Transcribe the listing below only from the line with "none -> purple 1x2 plate [471,259,544,310]" up to and including the line with "none -> lime 1x1 brick [522,238,617,362]".
○ ○ ○ ○ ○ ○ ○
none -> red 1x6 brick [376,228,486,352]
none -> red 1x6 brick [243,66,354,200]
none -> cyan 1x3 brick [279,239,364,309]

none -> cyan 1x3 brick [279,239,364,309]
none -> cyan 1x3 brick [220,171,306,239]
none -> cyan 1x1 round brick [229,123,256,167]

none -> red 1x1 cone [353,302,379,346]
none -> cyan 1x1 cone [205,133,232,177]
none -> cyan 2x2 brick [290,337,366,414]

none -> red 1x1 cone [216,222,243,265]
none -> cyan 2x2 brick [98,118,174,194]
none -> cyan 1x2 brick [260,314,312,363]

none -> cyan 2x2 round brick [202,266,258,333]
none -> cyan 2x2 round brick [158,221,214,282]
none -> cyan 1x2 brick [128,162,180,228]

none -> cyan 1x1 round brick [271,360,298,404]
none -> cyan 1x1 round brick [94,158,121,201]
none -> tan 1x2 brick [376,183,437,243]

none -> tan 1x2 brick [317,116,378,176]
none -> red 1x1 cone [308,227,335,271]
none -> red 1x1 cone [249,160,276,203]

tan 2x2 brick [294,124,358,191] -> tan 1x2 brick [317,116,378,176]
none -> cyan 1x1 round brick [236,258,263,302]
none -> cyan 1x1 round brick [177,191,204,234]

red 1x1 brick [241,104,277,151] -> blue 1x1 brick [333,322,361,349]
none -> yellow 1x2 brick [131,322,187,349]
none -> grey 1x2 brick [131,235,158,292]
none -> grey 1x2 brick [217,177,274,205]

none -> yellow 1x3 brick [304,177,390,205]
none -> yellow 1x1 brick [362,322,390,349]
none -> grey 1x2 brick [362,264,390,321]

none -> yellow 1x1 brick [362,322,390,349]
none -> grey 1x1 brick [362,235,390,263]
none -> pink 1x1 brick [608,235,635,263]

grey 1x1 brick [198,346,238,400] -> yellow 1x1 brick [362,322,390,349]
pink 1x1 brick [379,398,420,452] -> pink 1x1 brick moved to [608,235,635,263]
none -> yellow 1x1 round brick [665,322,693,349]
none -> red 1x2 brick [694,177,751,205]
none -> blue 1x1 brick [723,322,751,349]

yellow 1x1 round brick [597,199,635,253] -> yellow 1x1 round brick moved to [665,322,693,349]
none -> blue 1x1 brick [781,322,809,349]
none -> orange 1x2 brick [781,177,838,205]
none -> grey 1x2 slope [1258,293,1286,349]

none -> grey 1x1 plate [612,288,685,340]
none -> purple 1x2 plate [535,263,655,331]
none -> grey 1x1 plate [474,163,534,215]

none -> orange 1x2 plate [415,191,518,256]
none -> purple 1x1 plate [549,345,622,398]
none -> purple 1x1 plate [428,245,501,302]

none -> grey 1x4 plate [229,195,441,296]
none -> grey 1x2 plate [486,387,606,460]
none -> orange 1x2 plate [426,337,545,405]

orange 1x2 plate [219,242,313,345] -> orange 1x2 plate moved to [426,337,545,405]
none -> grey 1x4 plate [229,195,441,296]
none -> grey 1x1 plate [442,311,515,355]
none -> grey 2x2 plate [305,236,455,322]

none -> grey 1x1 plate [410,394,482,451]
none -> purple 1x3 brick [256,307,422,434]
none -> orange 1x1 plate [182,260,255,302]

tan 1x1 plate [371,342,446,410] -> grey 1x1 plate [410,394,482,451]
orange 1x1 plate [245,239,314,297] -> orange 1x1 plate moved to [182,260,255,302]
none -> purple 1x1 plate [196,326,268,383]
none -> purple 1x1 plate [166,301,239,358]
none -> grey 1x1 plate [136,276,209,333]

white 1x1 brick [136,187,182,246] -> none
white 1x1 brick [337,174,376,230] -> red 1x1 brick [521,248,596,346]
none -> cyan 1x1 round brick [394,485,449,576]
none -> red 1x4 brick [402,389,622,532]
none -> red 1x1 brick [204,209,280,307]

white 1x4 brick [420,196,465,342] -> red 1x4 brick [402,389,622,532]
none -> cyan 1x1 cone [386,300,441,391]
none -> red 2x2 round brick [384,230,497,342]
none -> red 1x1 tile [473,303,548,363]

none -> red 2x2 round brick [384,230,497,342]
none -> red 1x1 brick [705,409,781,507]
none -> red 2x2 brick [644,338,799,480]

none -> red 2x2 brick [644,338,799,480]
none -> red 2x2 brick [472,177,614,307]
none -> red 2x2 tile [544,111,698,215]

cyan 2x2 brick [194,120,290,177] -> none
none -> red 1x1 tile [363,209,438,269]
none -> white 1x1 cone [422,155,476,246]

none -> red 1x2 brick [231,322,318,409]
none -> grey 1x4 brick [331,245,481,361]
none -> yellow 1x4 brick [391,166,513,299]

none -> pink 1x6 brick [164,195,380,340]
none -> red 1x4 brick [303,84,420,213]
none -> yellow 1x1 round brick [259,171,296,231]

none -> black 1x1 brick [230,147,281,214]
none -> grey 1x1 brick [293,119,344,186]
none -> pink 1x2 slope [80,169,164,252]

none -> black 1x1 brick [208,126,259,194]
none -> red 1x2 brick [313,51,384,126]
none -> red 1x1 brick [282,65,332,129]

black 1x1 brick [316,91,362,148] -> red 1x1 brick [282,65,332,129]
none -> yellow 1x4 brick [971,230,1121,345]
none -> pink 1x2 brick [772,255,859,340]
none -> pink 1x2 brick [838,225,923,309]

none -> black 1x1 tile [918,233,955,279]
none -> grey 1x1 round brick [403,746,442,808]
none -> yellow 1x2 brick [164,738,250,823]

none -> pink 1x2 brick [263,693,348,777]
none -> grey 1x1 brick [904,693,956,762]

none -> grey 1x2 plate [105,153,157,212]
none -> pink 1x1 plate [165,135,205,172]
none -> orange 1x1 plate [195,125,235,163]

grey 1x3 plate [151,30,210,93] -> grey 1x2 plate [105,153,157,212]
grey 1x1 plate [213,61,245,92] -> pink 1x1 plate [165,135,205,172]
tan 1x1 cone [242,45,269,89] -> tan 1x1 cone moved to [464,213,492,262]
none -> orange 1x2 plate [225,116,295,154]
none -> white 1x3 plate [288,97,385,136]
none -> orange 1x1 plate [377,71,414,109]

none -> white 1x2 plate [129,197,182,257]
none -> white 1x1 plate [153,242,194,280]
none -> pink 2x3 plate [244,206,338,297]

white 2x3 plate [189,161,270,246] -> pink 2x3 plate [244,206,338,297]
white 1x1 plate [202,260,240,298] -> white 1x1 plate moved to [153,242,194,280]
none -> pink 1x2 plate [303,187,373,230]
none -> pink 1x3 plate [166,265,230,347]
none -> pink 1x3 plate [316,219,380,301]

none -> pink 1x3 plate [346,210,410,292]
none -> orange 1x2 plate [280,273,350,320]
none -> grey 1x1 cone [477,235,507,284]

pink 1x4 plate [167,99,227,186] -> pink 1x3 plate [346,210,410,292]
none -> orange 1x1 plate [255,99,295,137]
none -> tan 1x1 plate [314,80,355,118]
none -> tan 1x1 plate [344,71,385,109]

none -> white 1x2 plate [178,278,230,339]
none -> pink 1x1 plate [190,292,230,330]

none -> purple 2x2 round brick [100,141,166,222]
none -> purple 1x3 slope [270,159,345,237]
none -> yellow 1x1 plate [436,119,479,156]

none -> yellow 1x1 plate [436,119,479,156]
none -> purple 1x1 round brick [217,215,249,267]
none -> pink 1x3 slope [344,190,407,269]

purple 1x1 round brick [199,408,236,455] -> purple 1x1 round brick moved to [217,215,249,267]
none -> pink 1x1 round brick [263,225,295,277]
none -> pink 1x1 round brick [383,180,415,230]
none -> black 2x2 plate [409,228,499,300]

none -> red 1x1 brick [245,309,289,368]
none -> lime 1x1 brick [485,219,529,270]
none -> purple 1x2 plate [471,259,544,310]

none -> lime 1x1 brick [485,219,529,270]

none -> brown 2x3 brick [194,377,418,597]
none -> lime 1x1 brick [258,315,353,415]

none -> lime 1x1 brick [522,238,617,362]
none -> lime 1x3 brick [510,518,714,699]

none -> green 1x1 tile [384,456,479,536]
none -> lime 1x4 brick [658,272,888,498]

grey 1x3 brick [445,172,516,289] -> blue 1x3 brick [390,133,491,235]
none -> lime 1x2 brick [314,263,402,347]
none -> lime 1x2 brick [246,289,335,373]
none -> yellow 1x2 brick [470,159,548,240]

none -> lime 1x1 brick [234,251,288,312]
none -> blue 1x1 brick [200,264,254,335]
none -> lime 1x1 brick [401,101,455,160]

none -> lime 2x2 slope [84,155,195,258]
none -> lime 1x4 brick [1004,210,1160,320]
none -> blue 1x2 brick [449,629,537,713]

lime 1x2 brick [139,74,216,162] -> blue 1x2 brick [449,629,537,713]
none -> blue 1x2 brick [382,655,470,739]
○ ○ ○ ○ ○ ○ ○
## Written solution
none -> purple 1x2 plate [471,259,544,310]

none -> lime 1x1 brick [485,219,529,270]

none -> brown 2x3 brick [194,377,418,597]
none -> lime 1x1 brick [258,315,353,415]

none -> lime 1x1 brick [522,238,617,362]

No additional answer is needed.